Each entry in the material below should be reproduced exactly.

[Working data Boundary: Start]

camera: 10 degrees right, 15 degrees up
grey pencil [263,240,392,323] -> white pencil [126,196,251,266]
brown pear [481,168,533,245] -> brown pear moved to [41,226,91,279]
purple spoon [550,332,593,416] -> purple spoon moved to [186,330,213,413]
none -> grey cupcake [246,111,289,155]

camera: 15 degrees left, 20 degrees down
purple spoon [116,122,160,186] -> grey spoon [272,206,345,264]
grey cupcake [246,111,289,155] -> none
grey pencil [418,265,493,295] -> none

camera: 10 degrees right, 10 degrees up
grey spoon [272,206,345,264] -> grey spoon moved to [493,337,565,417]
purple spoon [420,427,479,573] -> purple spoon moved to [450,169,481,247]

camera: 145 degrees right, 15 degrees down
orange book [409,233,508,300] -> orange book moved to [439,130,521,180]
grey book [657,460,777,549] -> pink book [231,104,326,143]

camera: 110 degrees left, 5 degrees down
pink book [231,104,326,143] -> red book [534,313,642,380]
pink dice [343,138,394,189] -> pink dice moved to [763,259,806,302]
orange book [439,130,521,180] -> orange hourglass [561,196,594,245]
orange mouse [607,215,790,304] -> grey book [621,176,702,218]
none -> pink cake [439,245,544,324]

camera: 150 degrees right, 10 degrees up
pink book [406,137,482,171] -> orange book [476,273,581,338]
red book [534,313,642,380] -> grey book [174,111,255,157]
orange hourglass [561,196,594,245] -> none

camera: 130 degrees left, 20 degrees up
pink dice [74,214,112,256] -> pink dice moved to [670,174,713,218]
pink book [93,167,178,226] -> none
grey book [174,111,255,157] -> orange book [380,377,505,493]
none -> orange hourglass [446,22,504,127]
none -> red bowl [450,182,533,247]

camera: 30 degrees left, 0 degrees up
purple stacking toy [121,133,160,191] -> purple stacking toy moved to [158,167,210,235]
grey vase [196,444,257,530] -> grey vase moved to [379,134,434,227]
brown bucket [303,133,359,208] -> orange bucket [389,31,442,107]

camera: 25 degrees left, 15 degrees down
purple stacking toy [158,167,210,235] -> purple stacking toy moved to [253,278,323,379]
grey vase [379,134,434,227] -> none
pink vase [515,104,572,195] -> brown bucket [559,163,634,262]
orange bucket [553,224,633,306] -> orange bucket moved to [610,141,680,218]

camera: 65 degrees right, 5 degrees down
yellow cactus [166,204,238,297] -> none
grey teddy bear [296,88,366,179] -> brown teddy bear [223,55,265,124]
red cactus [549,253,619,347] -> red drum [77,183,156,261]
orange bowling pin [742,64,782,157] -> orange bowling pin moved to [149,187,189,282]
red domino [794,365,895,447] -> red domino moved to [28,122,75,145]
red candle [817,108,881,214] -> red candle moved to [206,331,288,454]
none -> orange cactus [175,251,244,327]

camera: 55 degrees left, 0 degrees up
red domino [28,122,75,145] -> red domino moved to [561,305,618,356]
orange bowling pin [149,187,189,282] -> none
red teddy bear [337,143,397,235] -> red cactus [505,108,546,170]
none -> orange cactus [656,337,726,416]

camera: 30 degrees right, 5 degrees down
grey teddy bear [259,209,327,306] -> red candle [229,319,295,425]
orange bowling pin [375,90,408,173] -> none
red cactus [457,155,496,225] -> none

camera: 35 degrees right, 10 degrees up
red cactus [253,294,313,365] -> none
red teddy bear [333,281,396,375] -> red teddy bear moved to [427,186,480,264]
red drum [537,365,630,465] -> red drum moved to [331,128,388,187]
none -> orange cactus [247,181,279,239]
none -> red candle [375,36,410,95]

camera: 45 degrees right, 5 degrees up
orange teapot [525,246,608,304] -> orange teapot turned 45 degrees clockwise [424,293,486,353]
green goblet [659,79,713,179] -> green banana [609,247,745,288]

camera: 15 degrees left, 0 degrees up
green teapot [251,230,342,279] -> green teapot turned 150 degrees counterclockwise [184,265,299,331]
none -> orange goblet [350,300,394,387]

[Working data Boundary: End]

◆ **Answer section**
camera: 10 degrees right, 15 degrees up
grey pencil [263,240,392,323] -> white pencil [126,196,251,266]
brown pear [481,168,533,245] -> brown pear moved to [41,226,91,279]
purple spoon [550,332,593,416] -> purple spoon moved to [186,330,213,413]
none -> grey cupcake [246,111,289,155]

camera: 15 degrees left, 20 degrees down
purple spoon [116,122,160,186] -> grey spoon [272,206,345,264]
grey cupcake [246,111,289,155] -> none
grey pencil [418,265,493,295] -> none

camera: 10 degrees right, 10 degrees up
grey spoon [272,206,345,264] -> grey spoon moved to [493,337,565,417]
purple spoon [420,427,479,573] -> purple spoon moved to [450,169,481,247]

camera: 145 degrees right, 15 degrees down
orange book [409,233,508,300] -> orange book moved to [439,130,521,180]
grey book [657,460,777,549] -> pink book [231,104,326,143]

camera: 110 degrees left, 5 degrees down
pink book [231,104,326,143] -> red book [534,313,642,380]
pink dice [343,138,394,189] -> pink dice moved to [763,259,806,302]
orange book [439,130,521,180] -> orange hourglass [561,196,594,245]
orange mouse [607,215,790,304] -> grey book [621,176,702,218]
none -> pink cake [439,245,544,324]

camera: 150 degrees right, 10 degrees up
pink book [406,137,482,171] -> orange book [476,273,581,338]
red book [534,313,642,380] -> grey book [174,111,255,157]
orange hourglass [561,196,594,245] -> none

camera: 130 degrees left, 20 degrees up
pink dice [74,214,112,256] -> pink dice moved to [670,174,713,218]
pink book [93,167,178,226] -> none
grey book [174,111,255,157] -> orange book [380,377,505,493]
none -> orange hourglass [446,22,504,127]
none -> red bowl [450,182,533,247]

camera: 30 degrees left, 0 degrees up
purple stacking toy [121,133,160,191] -> purple stacking toy moved to [158,167,210,235]
grey vase [196,444,257,530] -> grey vase moved to [379,134,434,227]
brown bucket [303,133,359,208] -> orange bucket [389,31,442,107]

camera: 25 degrees left, 15 degrees down
purple stacking toy [158,167,210,235] -> purple stacking toy moved to [253,278,323,379]
grey vase [379,134,434,227] -> none
pink vase [515,104,572,195] -> brown bucket [559,163,634,262]
orange bucket [553,224,633,306] -> orange bucket moved to [610,141,680,218]

camera: 65 degrees right, 5 degrees down
yellow cactus [166,204,238,297] -> none
grey teddy bear [296,88,366,179] -> brown teddy bear [223,55,265,124]
red cactus [549,253,619,347] -> red drum [77,183,156,261]
orange bowling pin [742,64,782,157] -> orange bowling pin moved to [149,187,189,282]
red domino [794,365,895,447] -> red domino moved to [28,122,75,145]
red candle [817,108,881,214] -> red candle moved to [206,331,288,454]
none -> orange cactus [175,251,244,327]

camera: 55 degrees left, 0 degrees up
red domino [28,122,75,145] -> red domino moved to [561,305,618,356]
orange bowling pin [149,187,189,282] -> none
red teddy bear [337,143,397,235] -> red cactus [505,108,546,170]
none -> orange cactus [656,337,726,416]

camera: 30 degrees right, 5 degrees down
grey teddy bear [259,209,327,306] -> red candle [229,319,295,425]
orange bowling pin [375,90,408,173] -> none
red cactus [457,155,496,225] -> none

camera: 35 degrees right, 10 degrees up
red cactus [253,294,313,365] -> none
red teddy bear [333,281,396,375] -> red teddy bear moved to [427,186,480,264]
red drum [537,365,630,465] -> red drum moved to [331,128,388,187]
none -> orange cactus [247,181,279,239]
none -> red candle [375,36,410,95]

camera: 45 degrees right, 5 degrees up
orange teapot [525,246,608,304] -> orange teapot turned 45 degrees clockwise [424,293,486,353]
green goblet [659,79,713,179] -> green banana [609,247,745,288]

camera: 15 degrees left, 0 degrees up
green teapot [251,230,342,279] -> green teapot turned 150 degrees counterclockwise [184,265,299,331]
none -> orange goblet [350,300,394,387]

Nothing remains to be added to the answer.